* _A fazer_
Copie sem mudar nada as linhas dos itens abaixo, tudo desde a que contém "pink L-shape: rotated" até a que contém "yellow hexagon: rotated 16 degrees clockwise", incluindo essas duas. Deixe as imagens de fora da resposta.

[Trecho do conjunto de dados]
==*==

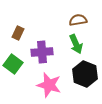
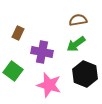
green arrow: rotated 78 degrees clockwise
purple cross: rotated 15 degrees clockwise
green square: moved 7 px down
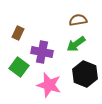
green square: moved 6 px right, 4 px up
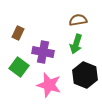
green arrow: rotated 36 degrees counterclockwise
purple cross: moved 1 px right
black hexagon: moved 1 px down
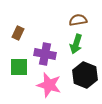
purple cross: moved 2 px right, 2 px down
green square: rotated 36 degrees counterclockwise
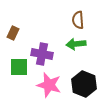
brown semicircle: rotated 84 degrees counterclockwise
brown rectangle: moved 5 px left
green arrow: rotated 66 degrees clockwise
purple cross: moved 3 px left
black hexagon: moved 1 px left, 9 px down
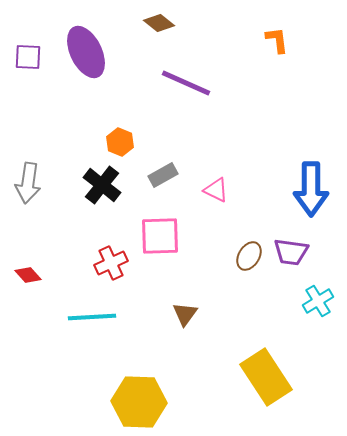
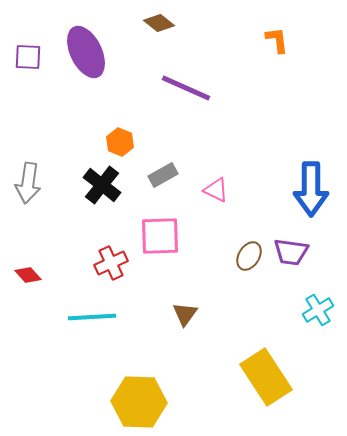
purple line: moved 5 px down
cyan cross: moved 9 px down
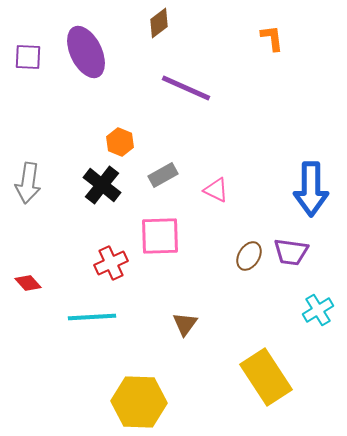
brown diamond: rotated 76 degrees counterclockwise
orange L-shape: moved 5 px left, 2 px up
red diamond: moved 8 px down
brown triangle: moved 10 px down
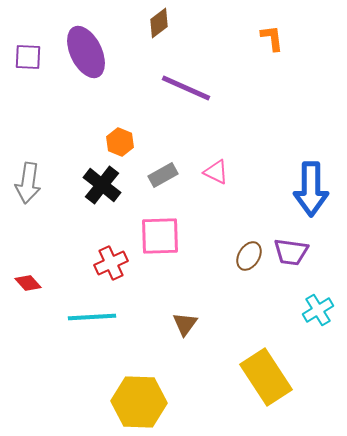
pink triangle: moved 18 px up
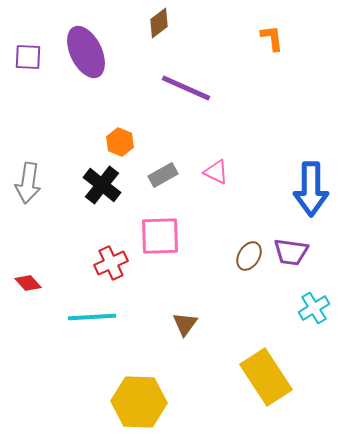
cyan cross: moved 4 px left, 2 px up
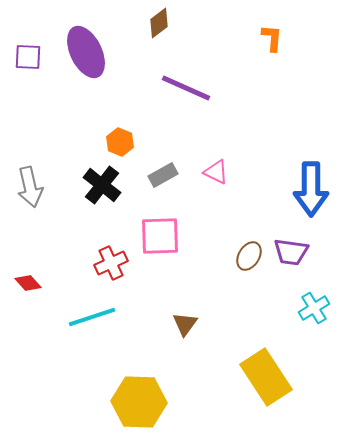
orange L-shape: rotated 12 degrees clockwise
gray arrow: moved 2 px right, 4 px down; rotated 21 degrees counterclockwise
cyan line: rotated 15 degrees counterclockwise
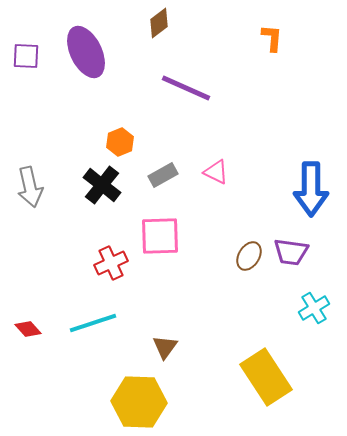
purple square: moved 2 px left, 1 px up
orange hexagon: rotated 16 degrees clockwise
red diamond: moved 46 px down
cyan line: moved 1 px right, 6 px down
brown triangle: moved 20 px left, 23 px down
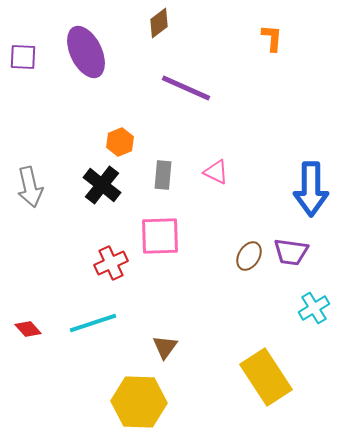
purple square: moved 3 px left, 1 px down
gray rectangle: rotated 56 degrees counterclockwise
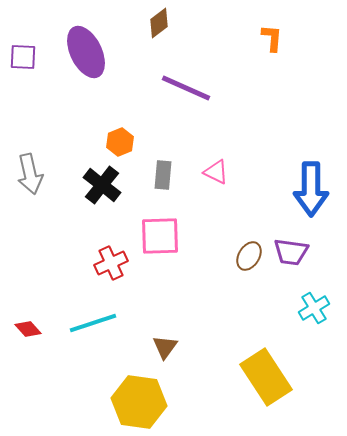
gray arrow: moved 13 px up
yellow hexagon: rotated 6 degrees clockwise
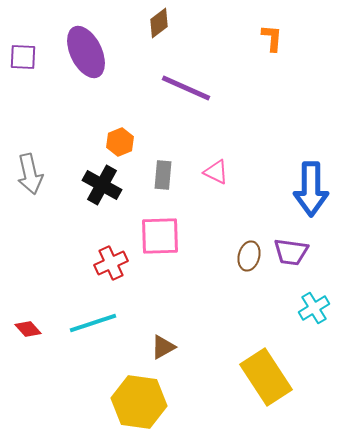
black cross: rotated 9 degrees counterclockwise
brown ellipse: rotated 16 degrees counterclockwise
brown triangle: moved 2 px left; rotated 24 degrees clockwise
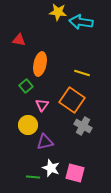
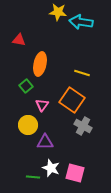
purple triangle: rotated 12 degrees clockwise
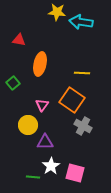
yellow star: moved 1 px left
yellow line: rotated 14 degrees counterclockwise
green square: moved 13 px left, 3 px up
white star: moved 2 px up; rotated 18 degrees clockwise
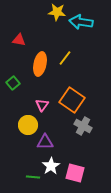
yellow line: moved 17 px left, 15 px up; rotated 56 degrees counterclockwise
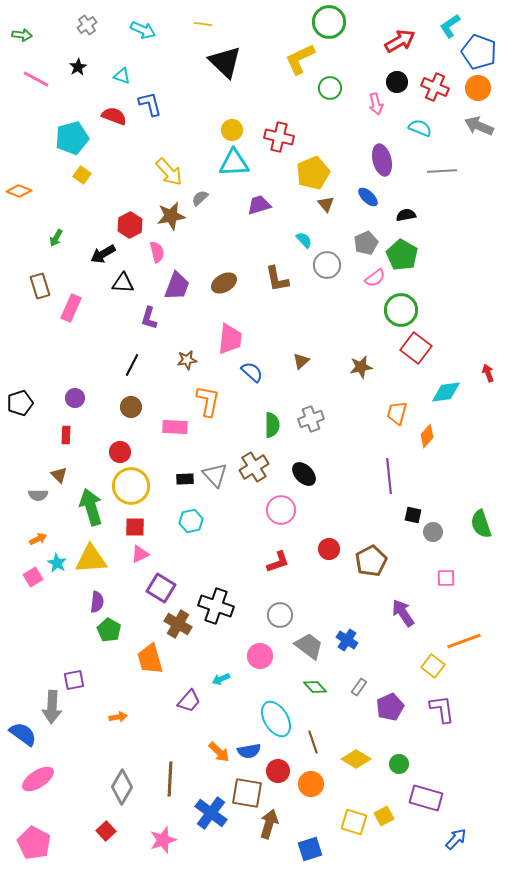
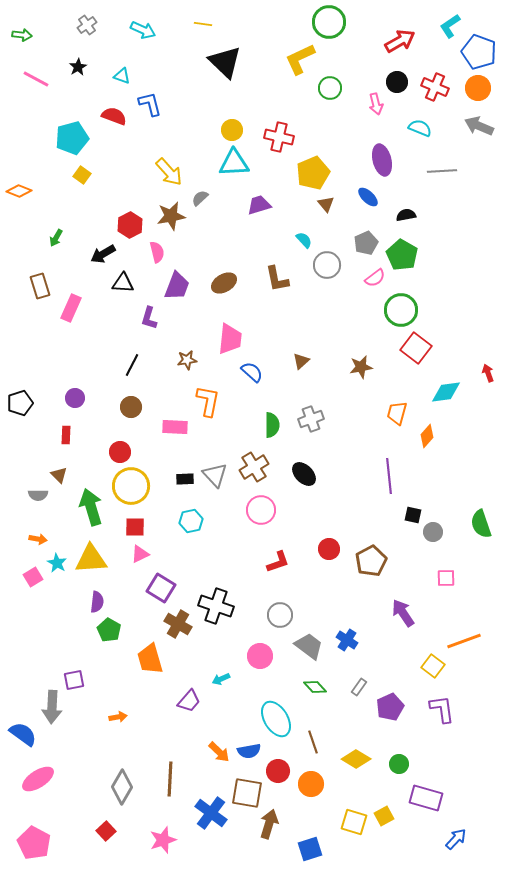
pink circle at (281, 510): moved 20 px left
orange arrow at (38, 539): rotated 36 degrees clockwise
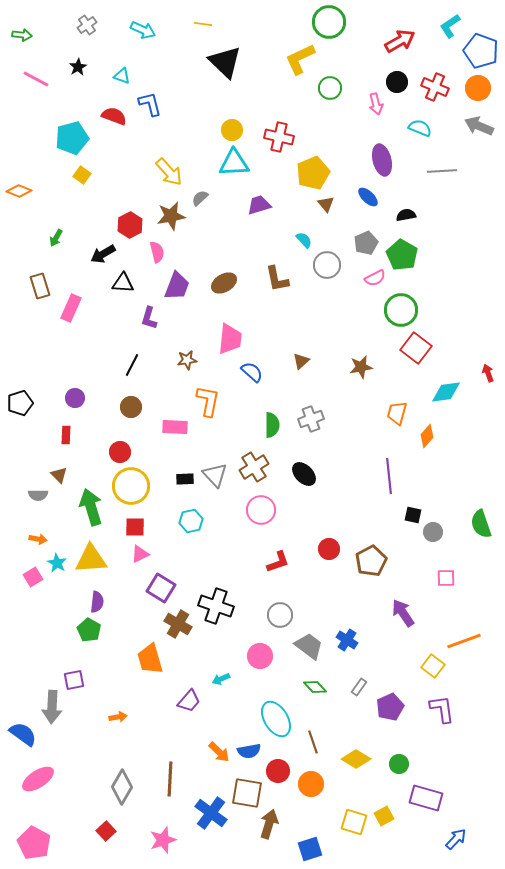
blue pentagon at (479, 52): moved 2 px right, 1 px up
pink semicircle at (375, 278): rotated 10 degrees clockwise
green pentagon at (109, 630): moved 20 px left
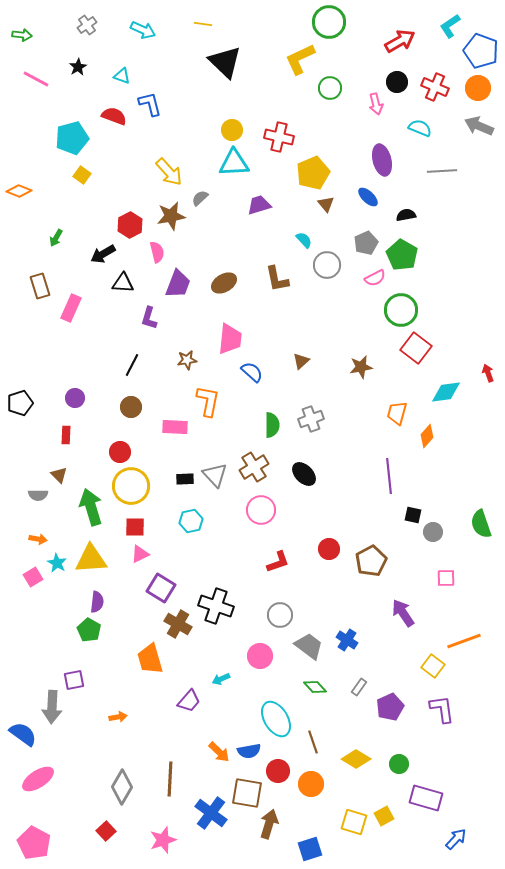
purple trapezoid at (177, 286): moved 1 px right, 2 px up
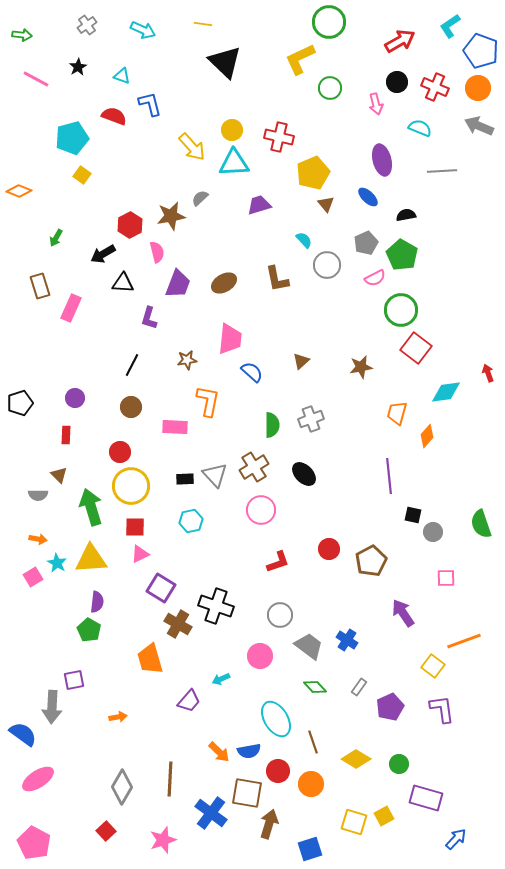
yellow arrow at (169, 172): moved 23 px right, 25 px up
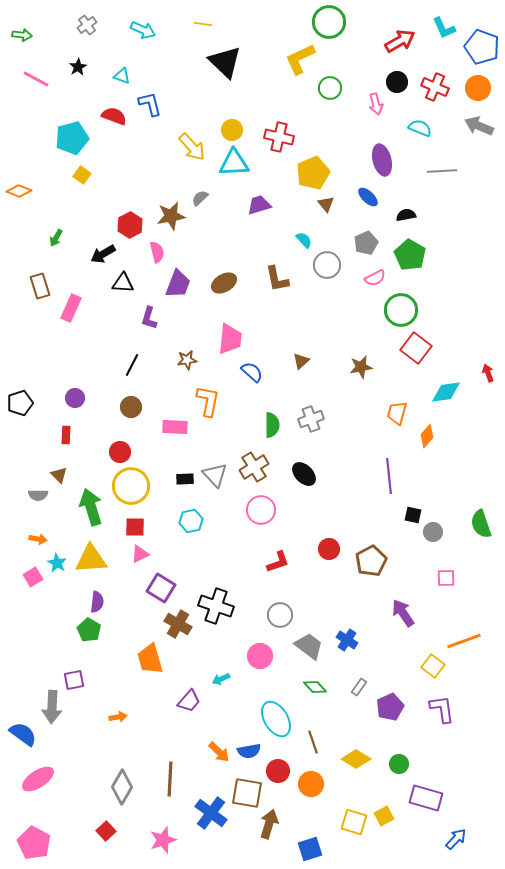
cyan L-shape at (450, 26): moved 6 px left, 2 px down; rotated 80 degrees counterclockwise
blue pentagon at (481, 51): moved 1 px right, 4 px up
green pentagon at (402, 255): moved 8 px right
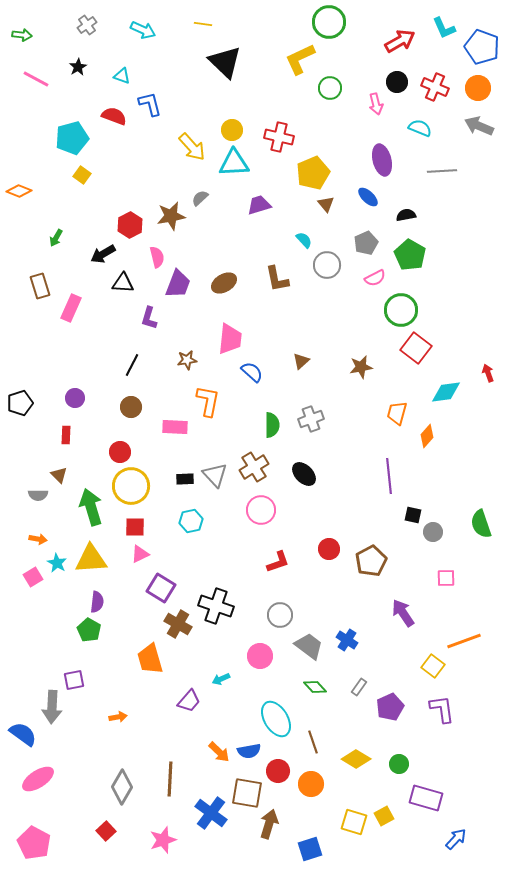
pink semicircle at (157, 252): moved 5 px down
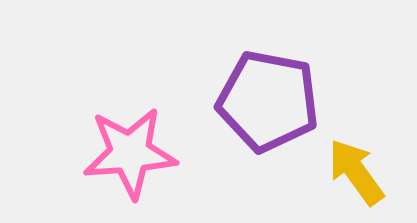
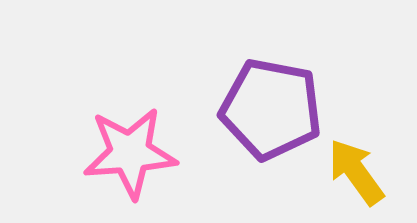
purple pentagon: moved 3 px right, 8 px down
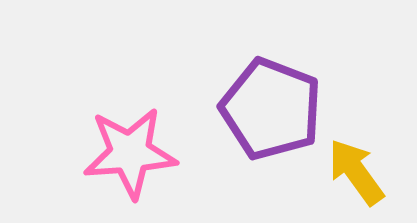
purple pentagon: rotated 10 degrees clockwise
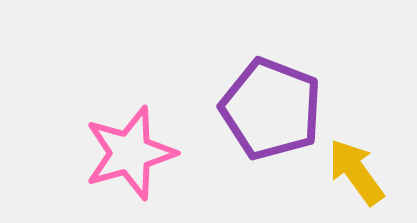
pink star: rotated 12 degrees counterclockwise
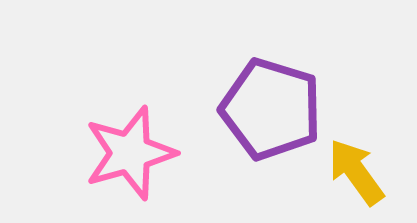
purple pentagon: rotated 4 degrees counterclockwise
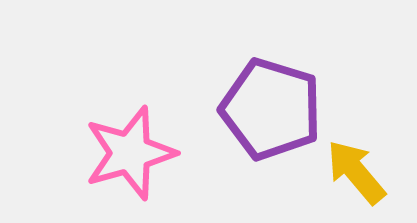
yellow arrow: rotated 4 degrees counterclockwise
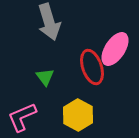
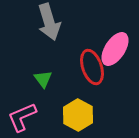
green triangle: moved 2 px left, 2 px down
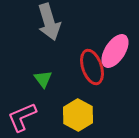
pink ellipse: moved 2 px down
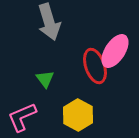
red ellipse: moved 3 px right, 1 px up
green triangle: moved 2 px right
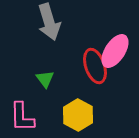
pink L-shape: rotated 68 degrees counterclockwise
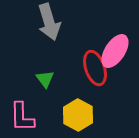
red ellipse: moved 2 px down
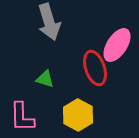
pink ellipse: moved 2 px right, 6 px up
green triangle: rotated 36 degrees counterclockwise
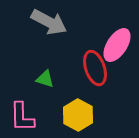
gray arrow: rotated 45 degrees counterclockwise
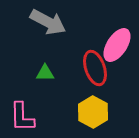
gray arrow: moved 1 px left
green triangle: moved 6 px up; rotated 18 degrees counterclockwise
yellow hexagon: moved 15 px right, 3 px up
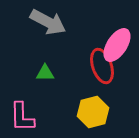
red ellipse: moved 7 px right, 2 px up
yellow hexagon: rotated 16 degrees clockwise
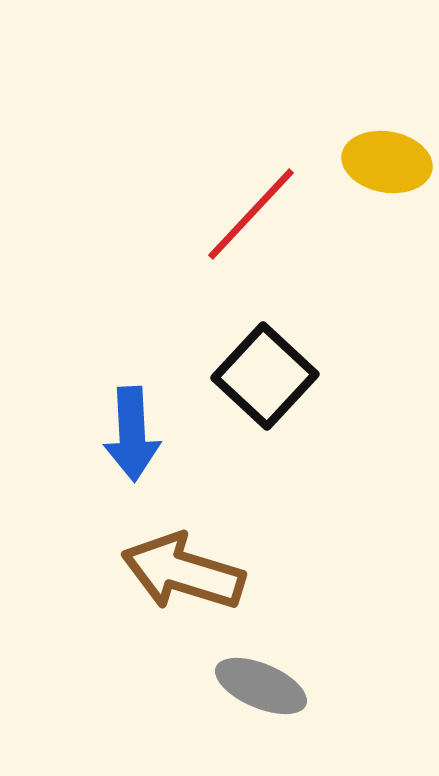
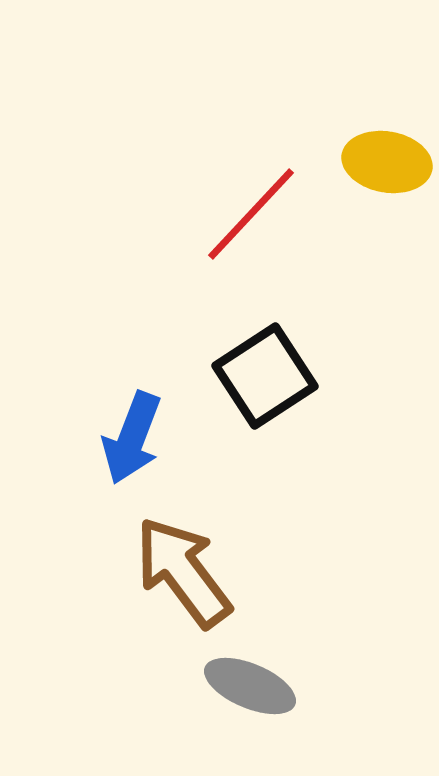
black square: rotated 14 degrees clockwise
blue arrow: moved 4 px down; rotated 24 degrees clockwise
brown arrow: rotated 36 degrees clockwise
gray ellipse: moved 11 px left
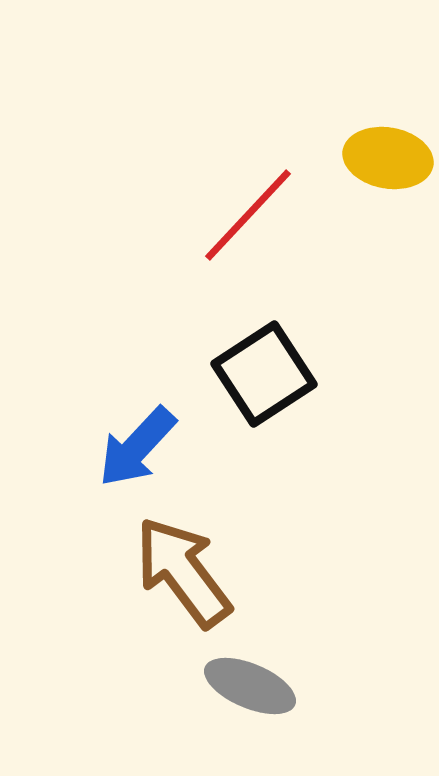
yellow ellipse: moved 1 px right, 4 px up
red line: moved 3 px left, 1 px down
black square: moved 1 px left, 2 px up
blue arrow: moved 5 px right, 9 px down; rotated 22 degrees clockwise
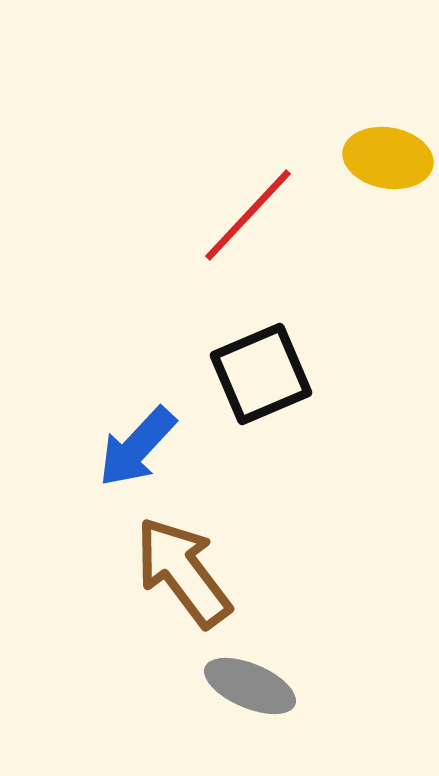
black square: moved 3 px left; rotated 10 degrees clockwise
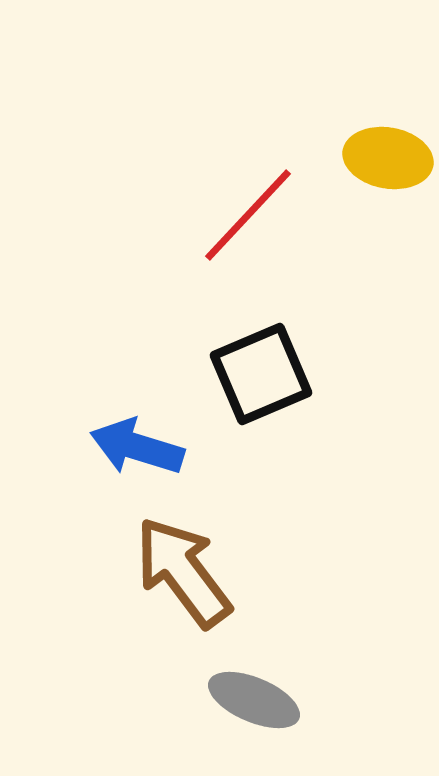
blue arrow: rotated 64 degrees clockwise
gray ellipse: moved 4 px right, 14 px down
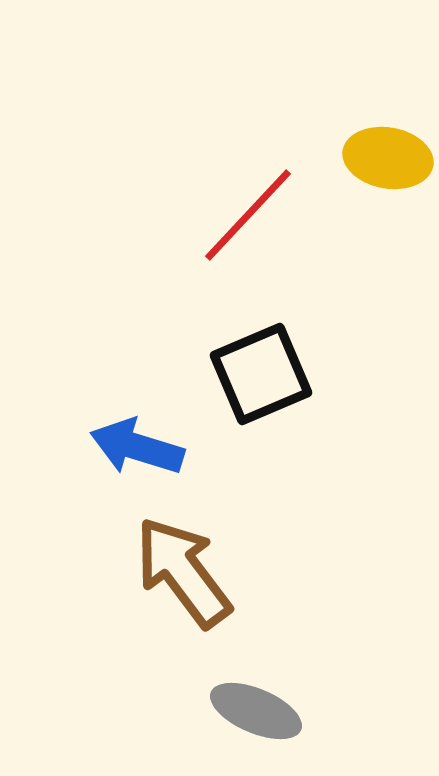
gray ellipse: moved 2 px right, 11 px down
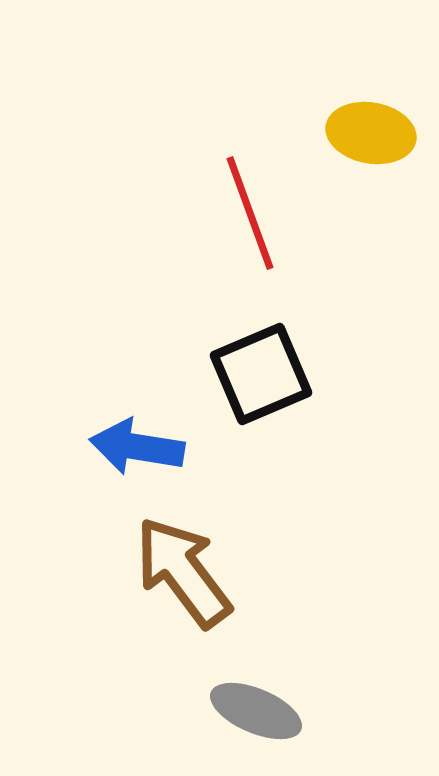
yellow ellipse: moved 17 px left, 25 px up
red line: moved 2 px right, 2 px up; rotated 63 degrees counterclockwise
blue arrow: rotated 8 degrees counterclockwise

==*==

* _O resultado_
pink L-shape: rotated 68 degrees counterclockwise
red ellipse: moved 2 px down
pink ellipse: moved 2 px right, 6 px up
green triangle: rotated 36 degrees counterclockwise
gray arrow: rotated 45 degrees counterclockwise
gray arrow: moved 1 px left
green triangle: moved 6 px up; rotated 18 degrees counterclockwise
yellow hexagon: moved 15 px right, 3 px up
red ellipse: moved 7 px right, 2 px up
yellow hexagon: rotated 16 degrees clockwise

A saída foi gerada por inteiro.